> [TASK REQUIREMENTS] From the first line to the last, write out the records exactly.
══ LISTED ENTRIES
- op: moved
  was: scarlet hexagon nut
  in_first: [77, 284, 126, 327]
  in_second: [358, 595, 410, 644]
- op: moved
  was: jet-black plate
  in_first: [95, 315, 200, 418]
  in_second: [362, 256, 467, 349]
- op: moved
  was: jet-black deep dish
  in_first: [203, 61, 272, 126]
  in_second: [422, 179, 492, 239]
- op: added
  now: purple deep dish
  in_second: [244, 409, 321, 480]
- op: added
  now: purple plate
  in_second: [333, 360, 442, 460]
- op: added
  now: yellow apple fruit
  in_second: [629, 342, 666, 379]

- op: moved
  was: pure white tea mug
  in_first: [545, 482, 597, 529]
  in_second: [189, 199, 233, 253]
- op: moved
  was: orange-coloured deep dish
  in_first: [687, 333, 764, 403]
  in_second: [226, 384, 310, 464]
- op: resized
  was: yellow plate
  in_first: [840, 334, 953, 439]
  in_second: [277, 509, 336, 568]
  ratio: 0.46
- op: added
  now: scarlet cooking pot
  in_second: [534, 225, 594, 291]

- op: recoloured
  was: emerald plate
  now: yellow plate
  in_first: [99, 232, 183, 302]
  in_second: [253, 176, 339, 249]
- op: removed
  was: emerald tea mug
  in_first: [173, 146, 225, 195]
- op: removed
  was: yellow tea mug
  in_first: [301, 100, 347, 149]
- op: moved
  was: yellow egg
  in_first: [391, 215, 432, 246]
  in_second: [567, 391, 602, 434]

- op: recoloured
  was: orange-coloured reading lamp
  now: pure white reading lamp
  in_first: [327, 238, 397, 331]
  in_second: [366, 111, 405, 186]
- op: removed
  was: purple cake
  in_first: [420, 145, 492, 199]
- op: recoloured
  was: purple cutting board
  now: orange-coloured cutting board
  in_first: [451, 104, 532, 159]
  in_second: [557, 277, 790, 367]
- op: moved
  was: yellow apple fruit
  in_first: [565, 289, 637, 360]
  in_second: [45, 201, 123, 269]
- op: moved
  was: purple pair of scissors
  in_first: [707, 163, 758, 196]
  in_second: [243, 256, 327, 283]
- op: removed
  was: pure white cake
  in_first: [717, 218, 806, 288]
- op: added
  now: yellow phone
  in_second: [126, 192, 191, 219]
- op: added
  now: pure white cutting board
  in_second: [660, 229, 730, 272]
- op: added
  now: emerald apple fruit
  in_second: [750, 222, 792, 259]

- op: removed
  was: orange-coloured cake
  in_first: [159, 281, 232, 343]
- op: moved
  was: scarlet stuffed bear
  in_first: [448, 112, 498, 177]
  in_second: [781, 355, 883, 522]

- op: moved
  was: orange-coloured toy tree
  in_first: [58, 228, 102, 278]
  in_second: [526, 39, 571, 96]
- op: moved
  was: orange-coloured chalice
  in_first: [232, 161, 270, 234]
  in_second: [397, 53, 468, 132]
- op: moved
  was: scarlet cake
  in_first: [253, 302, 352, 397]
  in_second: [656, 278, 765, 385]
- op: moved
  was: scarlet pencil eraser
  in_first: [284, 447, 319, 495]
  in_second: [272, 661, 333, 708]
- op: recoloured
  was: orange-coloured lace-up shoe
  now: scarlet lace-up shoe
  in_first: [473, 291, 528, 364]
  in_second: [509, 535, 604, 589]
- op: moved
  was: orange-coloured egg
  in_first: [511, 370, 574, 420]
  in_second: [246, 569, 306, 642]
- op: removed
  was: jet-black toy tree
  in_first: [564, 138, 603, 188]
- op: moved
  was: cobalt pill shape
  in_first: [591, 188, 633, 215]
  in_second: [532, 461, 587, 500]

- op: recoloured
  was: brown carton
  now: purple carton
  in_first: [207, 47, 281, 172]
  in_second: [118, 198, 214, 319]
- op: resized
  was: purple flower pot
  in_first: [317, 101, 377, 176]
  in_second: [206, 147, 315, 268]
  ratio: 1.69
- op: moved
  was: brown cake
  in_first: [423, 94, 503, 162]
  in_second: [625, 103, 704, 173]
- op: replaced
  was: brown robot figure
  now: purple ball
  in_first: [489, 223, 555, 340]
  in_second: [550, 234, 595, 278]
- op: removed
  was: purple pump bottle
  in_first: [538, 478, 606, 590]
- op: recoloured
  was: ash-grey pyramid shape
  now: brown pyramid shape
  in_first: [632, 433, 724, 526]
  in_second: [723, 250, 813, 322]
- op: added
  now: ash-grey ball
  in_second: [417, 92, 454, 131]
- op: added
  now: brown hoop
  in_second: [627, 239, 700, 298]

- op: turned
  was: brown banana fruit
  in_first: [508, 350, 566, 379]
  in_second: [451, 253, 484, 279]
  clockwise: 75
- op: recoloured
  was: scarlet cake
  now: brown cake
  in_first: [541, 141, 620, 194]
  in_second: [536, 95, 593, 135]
════
> [TASK RESULT]
- op: moved
  was: scarlet hexagon nut
  in_first: [77, 284, 126, 327]
  in_second: [358, 595, 410, 644]
- op: moved
  was: jet-black plate
  in_first: [95, 315, 200, 418]
  in_second: [362, 256, 467, 349]
- op: moved
  was: jet-black deep dish
  in_first: [203, 61, 272, 126]
  in_second: [422, 179, 492, 239]
- op: added
  now: purple deep dish
  in_second: [244, 409, 321, 480]
- op: added
  now: purple plate
  in_second: [333, 360, 442, 460]
- op: added
  now: yellow apple fruit
  in_second: [629, 342, 666, 379]

- op: moved
  was: pure white tea mug
  in_first: [545, 482, 597, 529]
  in_second: [189, 199, 233, 253]
- op: moved
  was: orange-coloured deep dish
  in_first: [687, 333, 764, 403]
  in_second: [226, 384, 310, 464]
- op: resized
  was: yellow plate
  in_first: [840, 334, 953, 439]
  in_second: [277, 509, 336, 568]
  ratio: 0.46
- op: added
  now: scarlet cooking pot
  in_second: [534, 225, 594, 291]

- op: recoloured
  was: emerald plate
  now: yellow plate
  in_first: [99, 232, 183, 302]
  in_second: [253, 176, 339, 249]
- op: removed
  was: emerald tea mug
  in_first: [173, 146, 225, 195]
- op: removed
  was: yellow tea mug
  in_first: [301, 100, 347, 149]
- op: moved
  was: yellow egg
  in_first: [391, 215, 432, 246]
  in_second: [567, 391, 602, 434]

- op: recoloured
  was: orange-coloured reading lamp
  now: pure white reading lamp
  in_first: [327, 238, 397, 331]
  in_second: [366, 111, 405, 186]
- op: removed
  was: purple cake
  in_first: [420, 145, 492, 199]
- op: recoloured
  was: purple cutting board
  now: orange-coloured cutting board
  in_first: [451, 104, 532, 159]
  in_second: [557, 277, 790, 367]
- op: moved
  was: yellow apple fruit
  in_first: [565, 289, 637, 360]
  in_second: [45, 201, 123, 269]
- op: moved
  was: purple pair of scissors
  in_first: [707, 163, 758, 196]
  in_second: [243, 256, 327, 283]
- op: removed
  was: pure white cake
  in_first: [717, 218, 806, 288]
- op: added
  now: yellow phone
  in_second: [126, 192, 191, 219]
- op: added
  now: pure white cutting board
  in_second: [660, 229, 730, 272]
- op: added
  now: emerald apple fruit
  in_second: [750, 222, 792, 259]

- op: removed
  was: orange-coloured cake
  in_first: [159, 281, 232, 343]
- op: moved
  was: scarlet stuffed bear
  in_first: [448, 112, 498, 177]
  in_second: [781, 355, 883, 522]

- op: moved
  was: orange-coloured toy tree
  in_first: [58, 228, 102, 278]
  in_second: [526, 39, 571, 96]
- op: moved
  was: orange-coloured chalice
  in_first: [232, 161, 270, 234]
  in_second: [397, 53, 468, 132]
- op: moved
  was: scarlet cake
  in_first: [253, 302, 352, 397]
  in_second: [656, 278, 765, 385]
- op: moved
  was: scarlet pencil eraser
  in_first: [284, 447, 319, 495]
  in_second: [272, 661, 333, 708]
- op: recoloured
  was: orange-coloured lace-up shoe
  now: scarlet lace-up shoe
  in_first: [473, 291, 528, 364]
  in_second: [509, 535, 604, 589]
- op: moved
  was: orange-coloured egg
  in_first: [511, 370, 574, 420]
  in_second: [246, 569, 306, 642]
- op: removed
  was: jet-black toy tree
  in_first: [564, 138, 603, 188]
- op: moved
  was: cobalt pill shape
  in_first: [591, 188, 633, 215]
  in_second: [532, 461, 587, 500]

- op: recoloured
  was: brown carton
  now: purple carton
  in_first: [207, 47, 281, 172]
  in_second: [118, 198, 214, 319]
- op: resized
  was: purple flower pot
  in_first: [317, 101, 377, 176]
  in_second: [206, 147, 315, 268]
  ratio: 1.69
- op: moved
  was: brown cake
  in_first: [423, 94, 503, 162]
  in_second: [625, 103, 704, 173]
- op: replaced
  was: brown robot figure
  now: purple ball
  in_first: [489, 223, 555, 340]
  in_second: [550, 234, 595, 278]
- op: removed
  was: purple pump bottle
  in_first: [538, 478, 606, 590]
- op: recoloured
  was: ash-grey pyramid shape
  now: brown pyramid shape
  in_first: [632, 433, 724, 526]
  in_second: [723, 250, 813, 322]
- op: added
  now: ash-grey ball
  in_second: [417, 92, 454, 131]
- op: added
  now: brown hoop
  in_second: [627, 239, 700, 298]

- op: turned
  was: brown banana fruit
  in_first: [508, 350, 566, 379]
  in_second: [451, 253, 484, 279]
  clockwise: 75
- op: recoloured
  was: scarlet cake
  now: brown cake
  in_first: [541, 141, 620, 194]
  in_second: [536, 95, 593, 135]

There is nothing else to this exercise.